GIVEN INFORMATION START

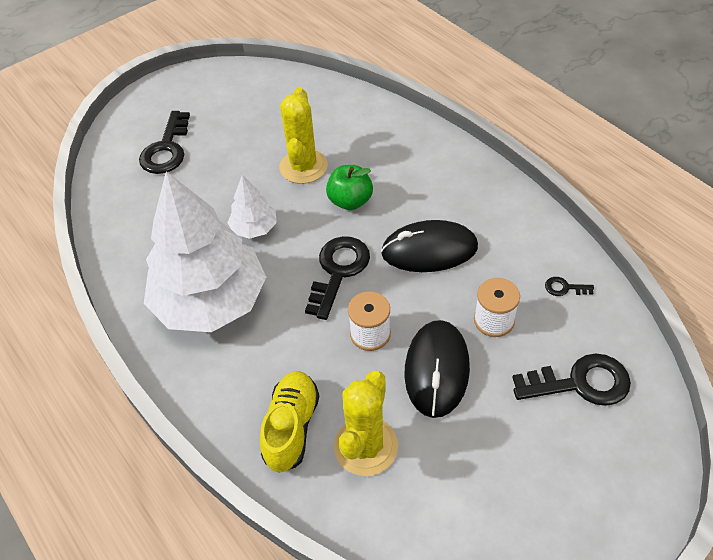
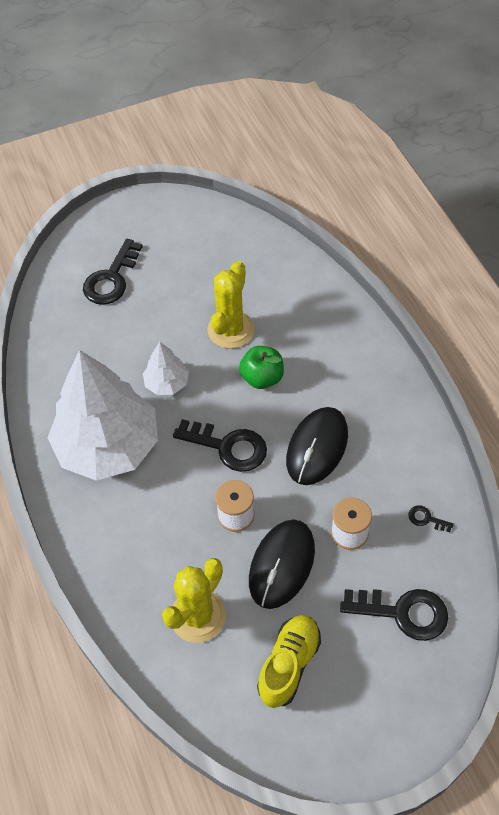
camera: 15 degrees right, 5 degrees up
(291, 427) = (141, 581): yellow shoe -> yellow shoe (289, 664)
(338, 271) = (228, 447): black key -> black key turned 75 degrees clockwise
(429, 250) = (317, 447): black mouse -> black mouse turned 75 degrees counterclockwise

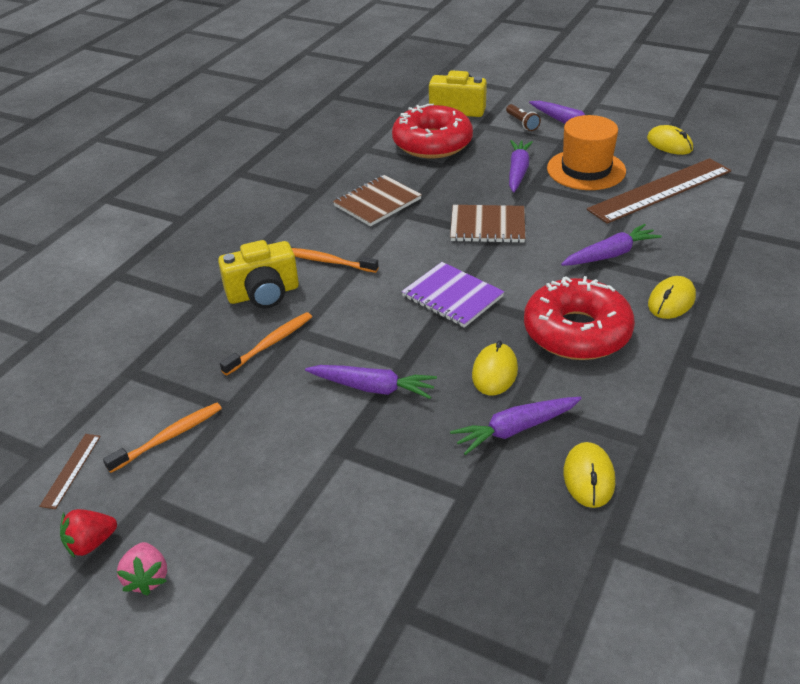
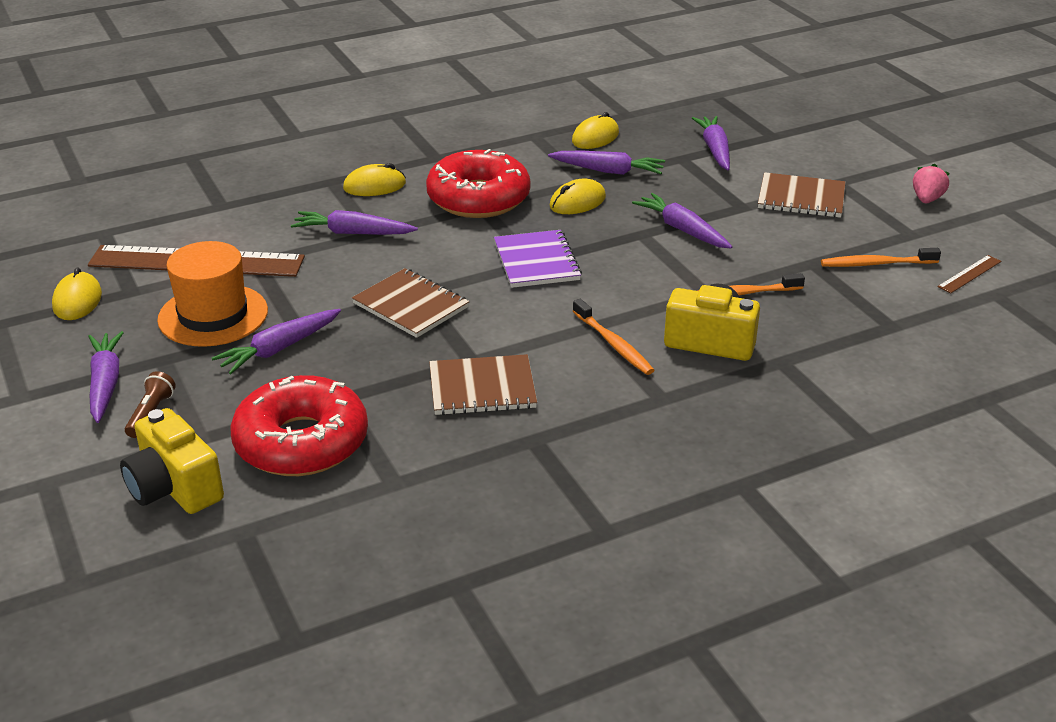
camera: 145 degrees left, 5 degrees down
(91, 543) = (963, 228): red strawberry -> none
(292, 497) = (801, 198): none -> brown notebook
(445, 533) = (715, 150): none -> purple carrot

GIVEN INFORMATION END

• _WHAT NEEDS TO BE DONE_
Every line from the one with "(338, 271) = (228, 447): black" through the end of the records above belongs in the answer, copied exactly; no picture does.

• _SOLUTION TO THE PROBLEM_
(338, 271) = (228, 447): black key -> black key turned 75 degrees clockwise
(429, 250) = (317, 447): black mouse -> black mouse turned 75 degrees counterclockwise

camera: 145 degrees left, 5 degrees down
(91, 543) = (963, 228): red strawberry -> none
(292, 497) = (801, 198): none -> brown notebook
(445, 533) = (715, 150): none -> purple carrot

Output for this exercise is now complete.